→ **DATA FOR PROCESSING**:
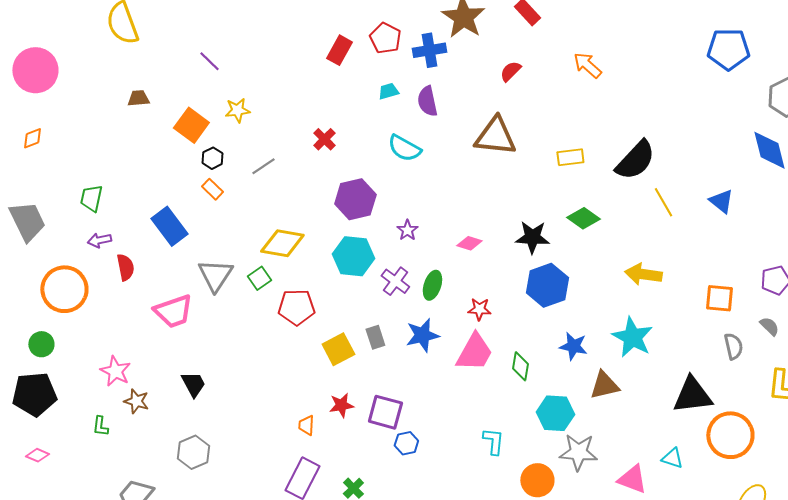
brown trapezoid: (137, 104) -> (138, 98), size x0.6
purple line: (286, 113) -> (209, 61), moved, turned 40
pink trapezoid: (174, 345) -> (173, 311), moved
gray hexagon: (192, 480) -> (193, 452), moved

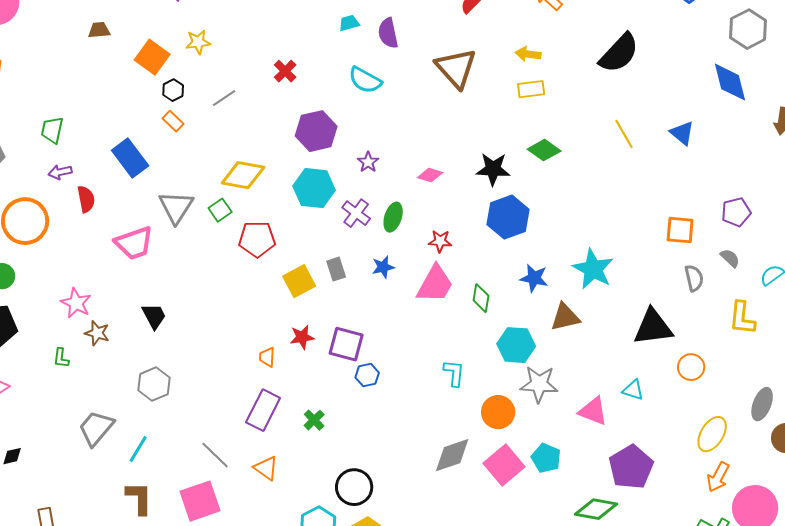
brown triangle: (495, 136) -> (456, 68), turned 42
black semicircle: (635, 160) -> (619, 53), moved
yellow arrow: (643, 274) -> (528, 54), moved, size x0.7
blue star: (422, 335) -> (383, 267), size x0.7
orange circle: (730, 435) -> (691, 367), size x0.6

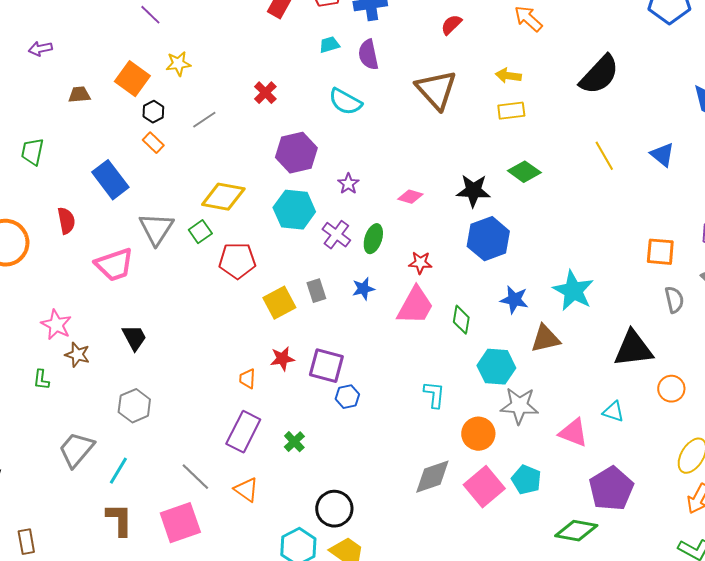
brown trapezoid: (99, 30) -> (79, 95), moved
purple arrow: (60, 172) -> (40, 49), moved

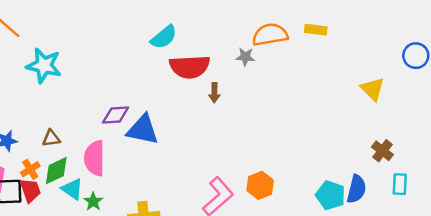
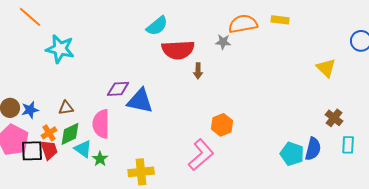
orange hexagon: (260, 185) -> (222, 125), moved

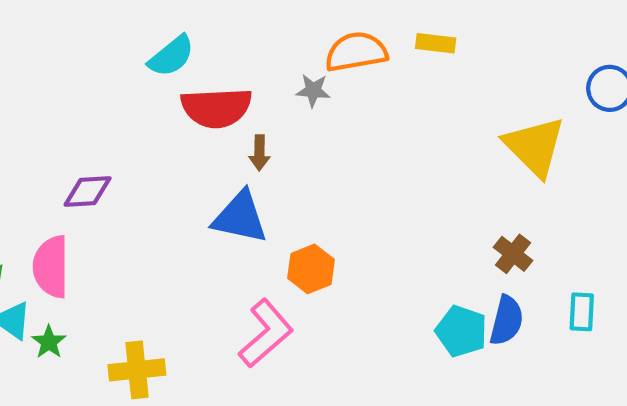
yellow triangle: (326, 68) -> (534, 146), size x1.5
blue triangle: (140, 101) -> (240, 217), moved
brown cross: (334, 118) -> (513, 254), moved

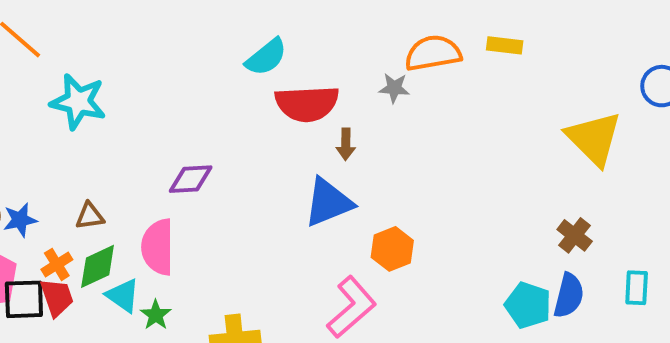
blue triangle: (240, 217) -> (328, 202), turned -34

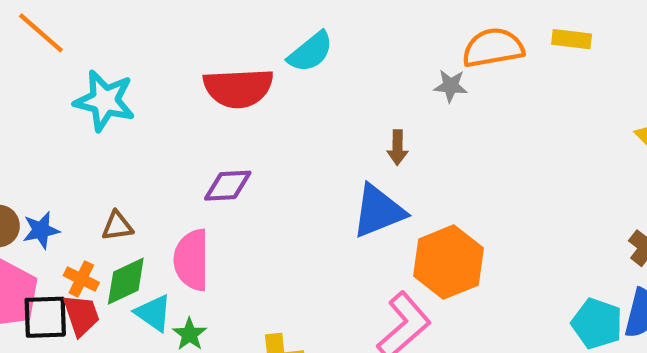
red semicircle: (307, 104) -> (238, 88), moved
orange hexagon: (392, 249) -> (448, 262), size x1.5
orange cross: (57, 264) -> (81, 279), turned -32

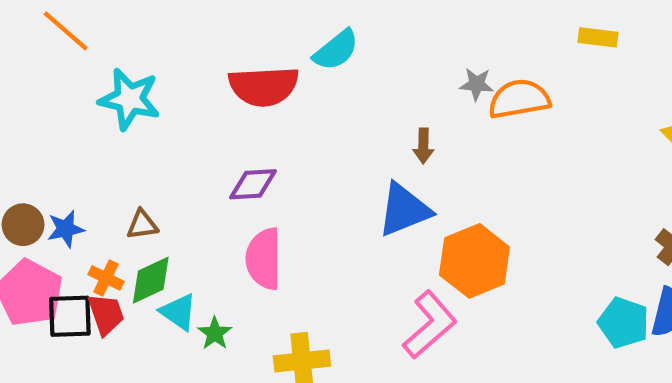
orange semicircle: (493, 48) -> (519, 99), moved
pink semicircle: (192, 260) -> (264, 259), moved

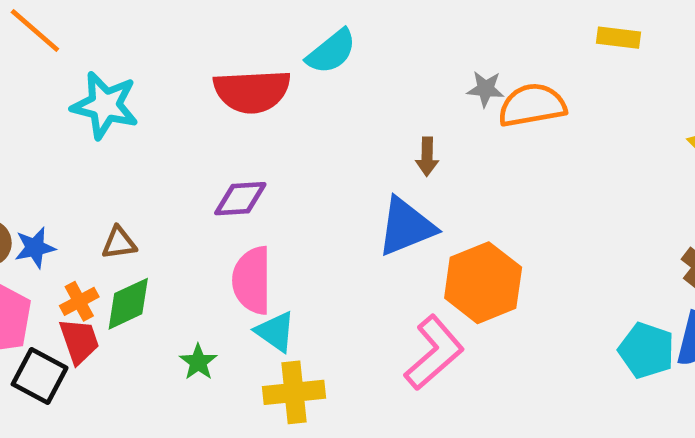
orange cross: (106, 278) -> (79, 301), turned 36
cyan triangle: (178, 312) -> (275, 332), moved
black square: (70, 316) -> (40, 376), moved, turned 30

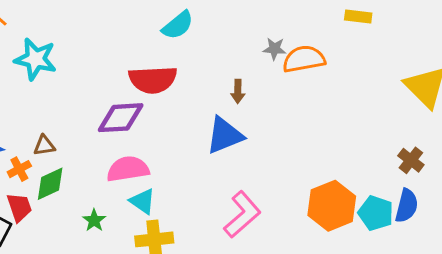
red semicircle: (252, 91) -> (153, 80), moved
purple diamond: (240, 199) -> (121, 118), size x1.4
pink semicircle: (252, 280) -> (128, 169), turned 81
orange hexagon: (483, 283) -> (332, 206), moved
orange cross: (79, 301) -> (19, 169), moved

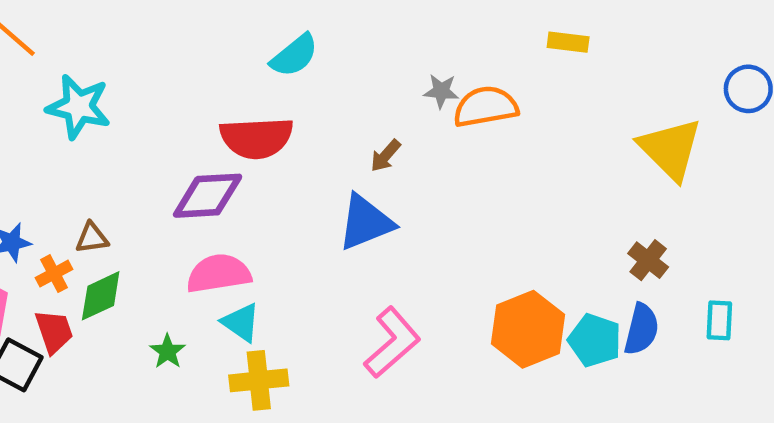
brown arrow: (238, 91) -> (386, 156), turned 40

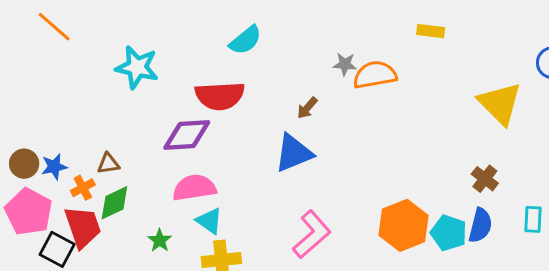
cyan star: (78, 107) -> (137, 67), moved
red trapezoid: (54, 331) -> (83, 227), size x1.4

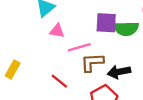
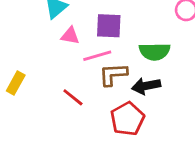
purple square: (106, 23) -> (109, 26), moved
green semicircle: (126, 29) -> (155, 52), moved

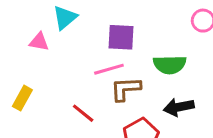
pink triangle: (70, 36) -> (39, 42), moved
black arrow: (146, 86) -> (179, 107), moved

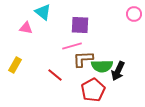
cyan triangle: (65, 18) -> (43, 12), turned -42
green semicircle: (170, 65) -> (102, 66), moved
black arrow: (179, 107) -> (118, 71), turned -54

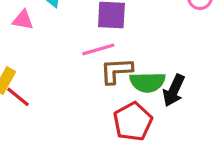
red line: (55, 75) -> (18, 97), moved

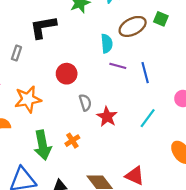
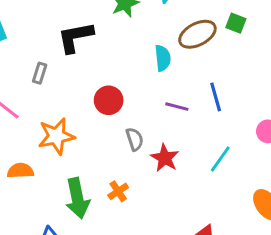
purple line: (118, 66) -> (177, 107), moved

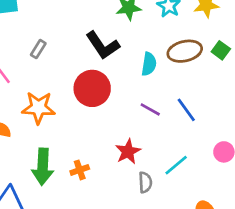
black L-shape: (75, 37) -> (103, 45), moved, turned -128
blue line: (216, 97) -> (186, 110), turned -35
red circle: (109, 100) -> (92, 88), size x1.4
gray semicircle: (135, 139) -> (145, 182), moved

→ **ABOUT THIS EXERCISE**:
Would you return, unchanged, the lines from the one containing "blue line: (216, 97)" through the end of the entries?

→ **REPLY TO THE EXERCISE**:
blue line: (216, 97) -> (186, 110), turned -35
red circle: (109, 100) -> (92, 88), size x1.4
gray semicircle: (135, 139) -> (145, 182), moved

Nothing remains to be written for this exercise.